Object correspondence data:
──────────

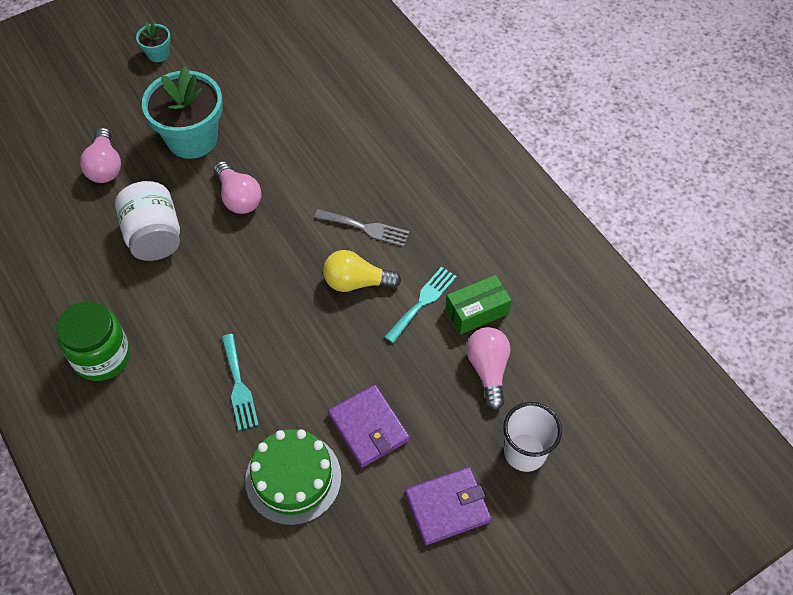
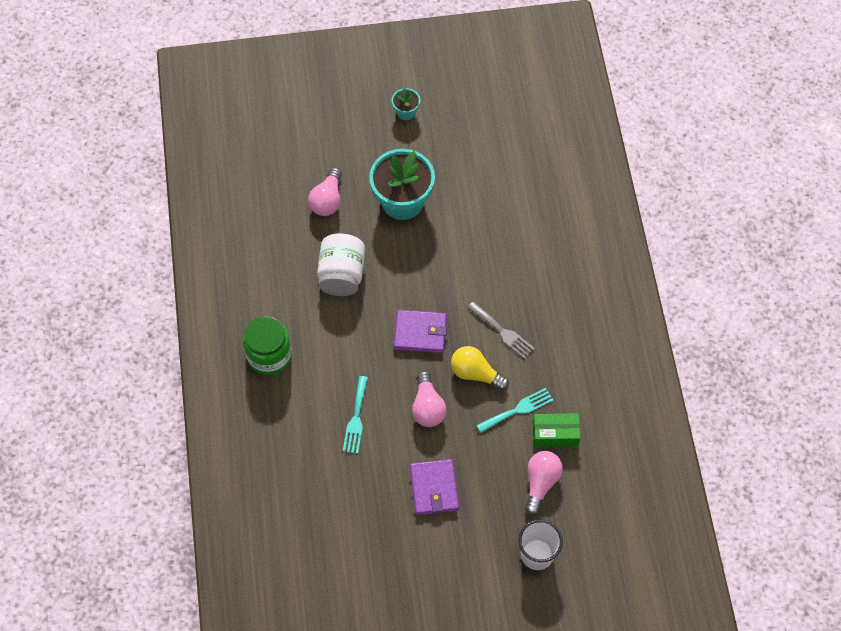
camera: 25 degrees right, 5 degrees up
(238, 197) = (417, 267): pink light bulb -> pink light bulb (427, 407)
(293, 478) = (366, 502): green cake -> none
(447, 507) = (463, 569): purple wallet -> purple wallet (420, 333)

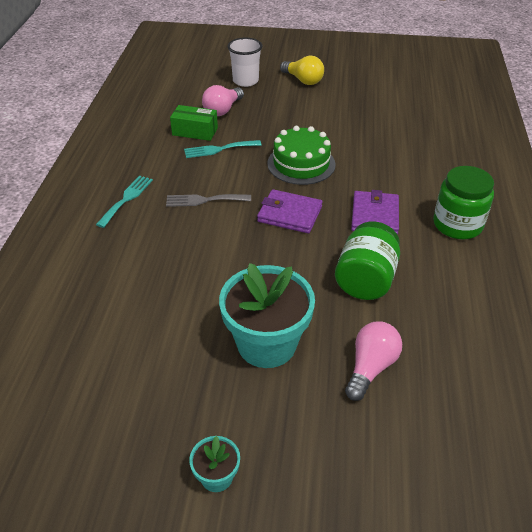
camera: 165 degrees left, 20 degrees down
(342, 274) = (365, 279): white jar -> green jar
(356, 418) = (372, 167): turquoise fork -> turquoise fork (126, 199)
(427, 407) = (301, 164): pink light bulb -> green cake
(434, 488) = (312, 120): purple wallet -> purple wallet (375, 216)
(475, 373) = (246, 177): yellow light bulb -> yellow light bulb (303, 80)
(503, 332) = (204, 200): grey fork -> grey fork turned 60 degrees counterclockwise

──────────

- WHAT NEEDS TO BE DONE: Drop the images and quote the entries word for word.

- EXERCISE RESPONSE:
camera: 25 degrees right, 5 degrees up
(238, 197) = (417, 267): pink light bulb -> pink light bulb (427, 407)
(293, 478) = (366, 502): green cake -> none
(447, 507) = (463, 569): purple wallet -> purple wallet (420, 333)

camera: 165 degrees left, 20 degrees down
(342, 274) = (365, 279): white jar -> green jar
(356, 418) = (372, 167): turquoise fork -> turquoise fork (126, 199)
(427, 407) = (301, 164): pink light bulb -> green cake
(434, 488) = (312, 120): purple wallet -> purple wallet (375, 216)
(475, 373) = (246, 177): yellow light bulb -> yellow light bulb (303, 80)
(503, 332) = (204, 200): grey fork -> grey fork turned 60 degrees counterclockwise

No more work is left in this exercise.